"""

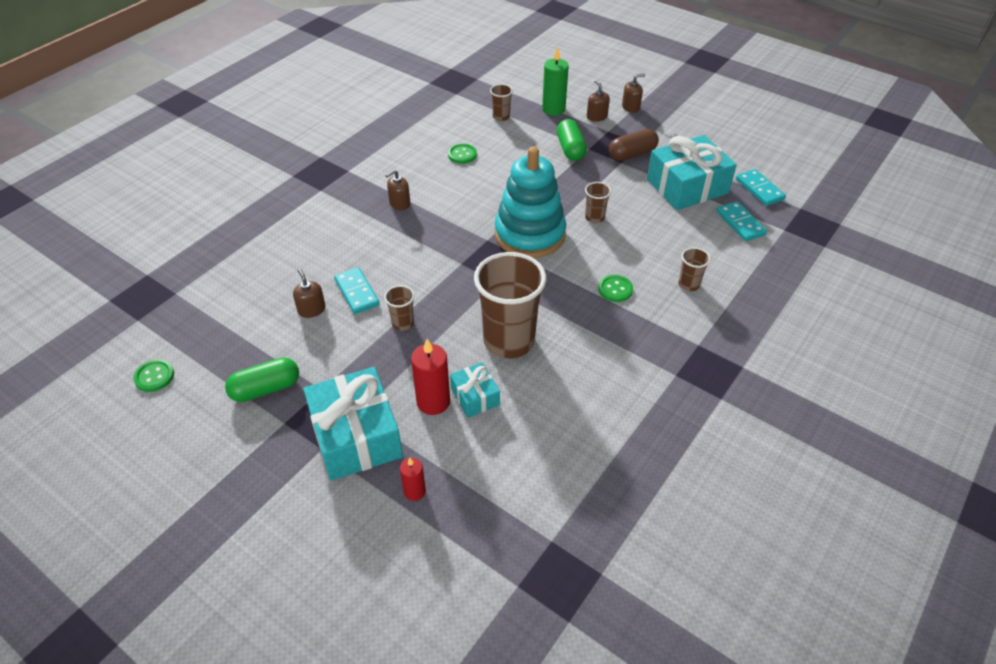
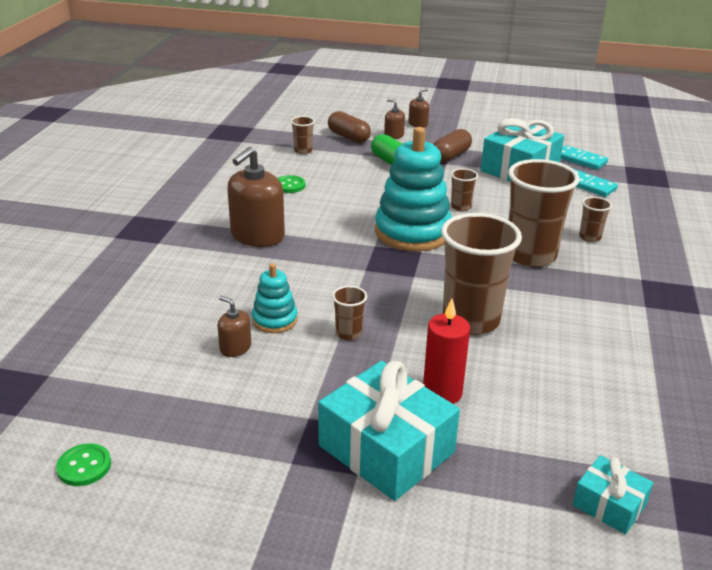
camera: 25 degrees left, 15 degrees down
(265, 388) = (241, 436): green capsule -> none
(357, 292) = (274, 320): turquoise domino -> turquoise stacking toy
(399, 203) = (257, 236): brown soap dispenser -> brown soap dispenser, size x2.04
(414, 491) = (495, 480): red candle -> none
(475, 396) = (480, 376): turquoise gift -> turquoise gift (609, 505)
(553, 109) = (348, 137): green candle -> brown capsule
(615, 289) = (530, 256): green button -> brown cup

"""

__ACTIVITY__. Apart from the pictures, restate all of the listing above exactly.

__TASK RESPONSE__.
camera: 25 degrees left, 15 degrees down
(265, 388) = (241, 436): green capsule -> none
(357, 292) = (274, 320): turquoise domino -> turquoise stacking toy
(399, 203) = (257, 236): brown soap dispenser -> brown soap dispenser, size x2.04
(414, 491) = (495, 480): red candle -> none
(475, 396) = (480, 376): turquoise gift -> turquoise gift (609, 505)
(553, 109) = (348, 137): green candle -> brown capsule
(615, 289) = (530, 256): green button -> brown cup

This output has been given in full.